> **EXERCISE DETAILS**:
Exactly as written, output each of the lines below, with no images.

[Records from a collection]
· · · · · · ·

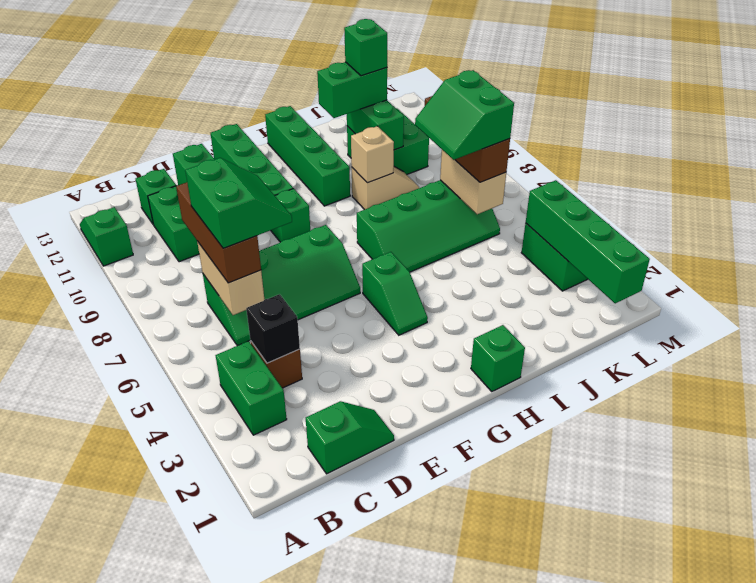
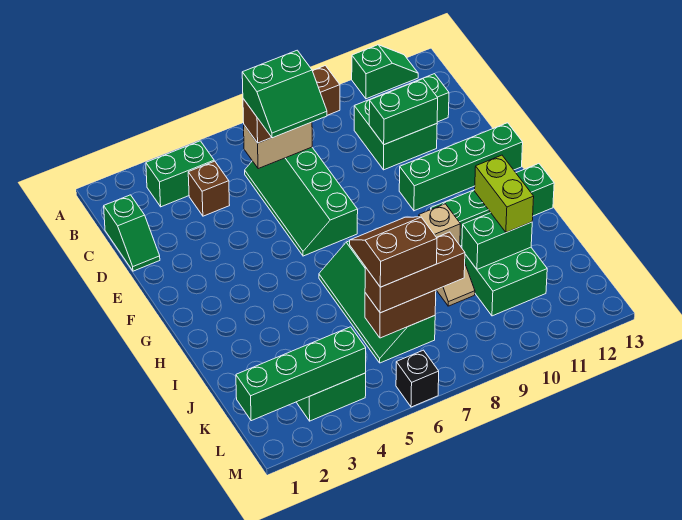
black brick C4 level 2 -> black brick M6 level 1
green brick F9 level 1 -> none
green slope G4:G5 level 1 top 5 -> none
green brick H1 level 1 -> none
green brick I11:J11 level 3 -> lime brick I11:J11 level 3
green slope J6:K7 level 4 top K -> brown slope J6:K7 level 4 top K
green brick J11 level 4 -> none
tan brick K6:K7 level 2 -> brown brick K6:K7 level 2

· · · · · · ·

> **EXERCISE RESULT**:
black brick C4 level 2 -> black brick M6 level 1
green brick F9 level 1 -> none
green slope G4:G5 level 1 top 5 -> none
green brick H1 level 1 -> none
green brick I11:J11 level 3 -> lime brick I11:J11 level 3
green slope J6:K7 level 4 top K -> brown slope J6:K7 level 4 top K
green brick J11 level 4 -> none
tan brick K6:K7 level 2 -> brown brick K6:K7 level 2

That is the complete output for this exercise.